> [Task goal]: Look through the entries below and extract exactly the lines from the one containing "camera: 75 degrees left, 5 degrees down" through the one containing "(513, 146) = (298, 121): red", ends included.

START Extracted entries

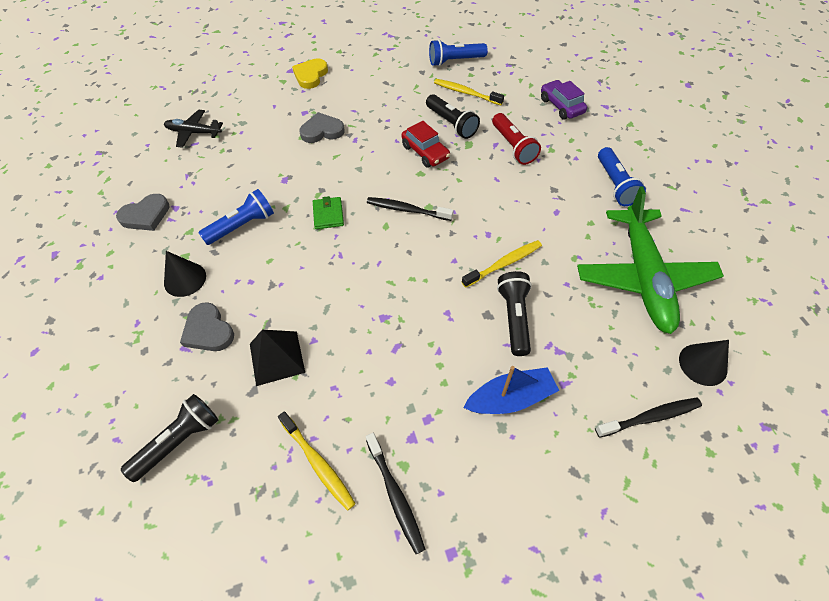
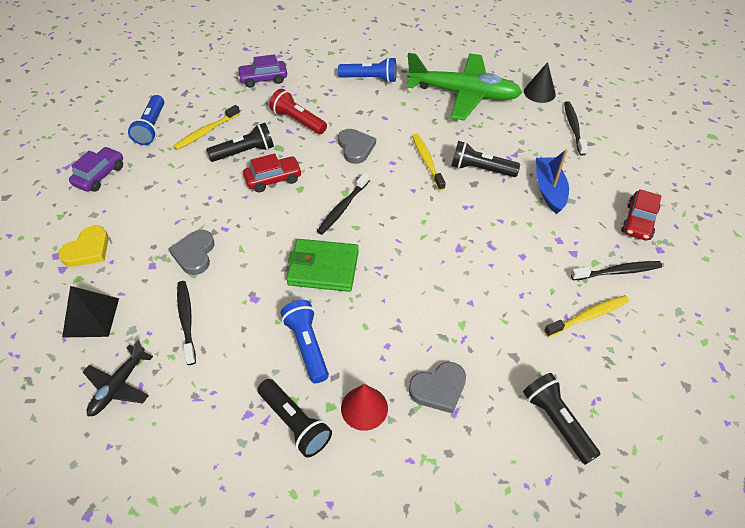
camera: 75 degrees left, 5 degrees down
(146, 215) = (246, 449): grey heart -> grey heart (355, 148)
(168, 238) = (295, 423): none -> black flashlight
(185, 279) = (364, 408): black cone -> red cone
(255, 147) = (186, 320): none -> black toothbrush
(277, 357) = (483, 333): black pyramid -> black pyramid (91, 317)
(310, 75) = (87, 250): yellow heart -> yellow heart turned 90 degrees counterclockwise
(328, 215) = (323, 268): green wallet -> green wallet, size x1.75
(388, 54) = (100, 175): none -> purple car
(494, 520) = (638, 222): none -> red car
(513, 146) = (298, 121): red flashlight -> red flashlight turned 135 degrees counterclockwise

END Extracted entries
START Extracted entries

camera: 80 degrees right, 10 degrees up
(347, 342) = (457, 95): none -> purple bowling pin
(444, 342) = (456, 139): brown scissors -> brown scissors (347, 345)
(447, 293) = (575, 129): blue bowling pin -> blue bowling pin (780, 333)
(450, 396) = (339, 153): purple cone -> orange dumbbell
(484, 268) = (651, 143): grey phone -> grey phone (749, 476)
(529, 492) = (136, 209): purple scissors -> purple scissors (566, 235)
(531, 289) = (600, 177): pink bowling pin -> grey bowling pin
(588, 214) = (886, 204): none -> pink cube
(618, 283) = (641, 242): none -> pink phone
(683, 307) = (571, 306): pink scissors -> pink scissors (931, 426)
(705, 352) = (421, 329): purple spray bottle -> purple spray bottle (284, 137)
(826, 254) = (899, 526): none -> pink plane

END Extracted entries

> [Result of the task]:
camera: 75 degrees left, 5 degrees down
(146, 215) = (246, 449): grey heart -> grey heart (355, 148)
(168, 238) = (295, 423): none -> black flashlight
(185, 279) = (364, 408): black cone -> red cone
(255, 147) = (186, 320): none -> black toothbrush
(277, 357) = (483, 333): black pyramid -> black pyramid (91, 317)
(310, 75) = (87, 250): yellow heart -> yellow heart turned 90 degrees counterclockwise
(328, 215) = (323, 268): green wallet -> green wallet, size x1.75
(388, 54) = (100, 175): none -> purple car
(494, 520) = (638, 222): none -> red car
(513, 146) = (298, 121): red flashlight -> red flashlight turned 135 degrees counterclockwise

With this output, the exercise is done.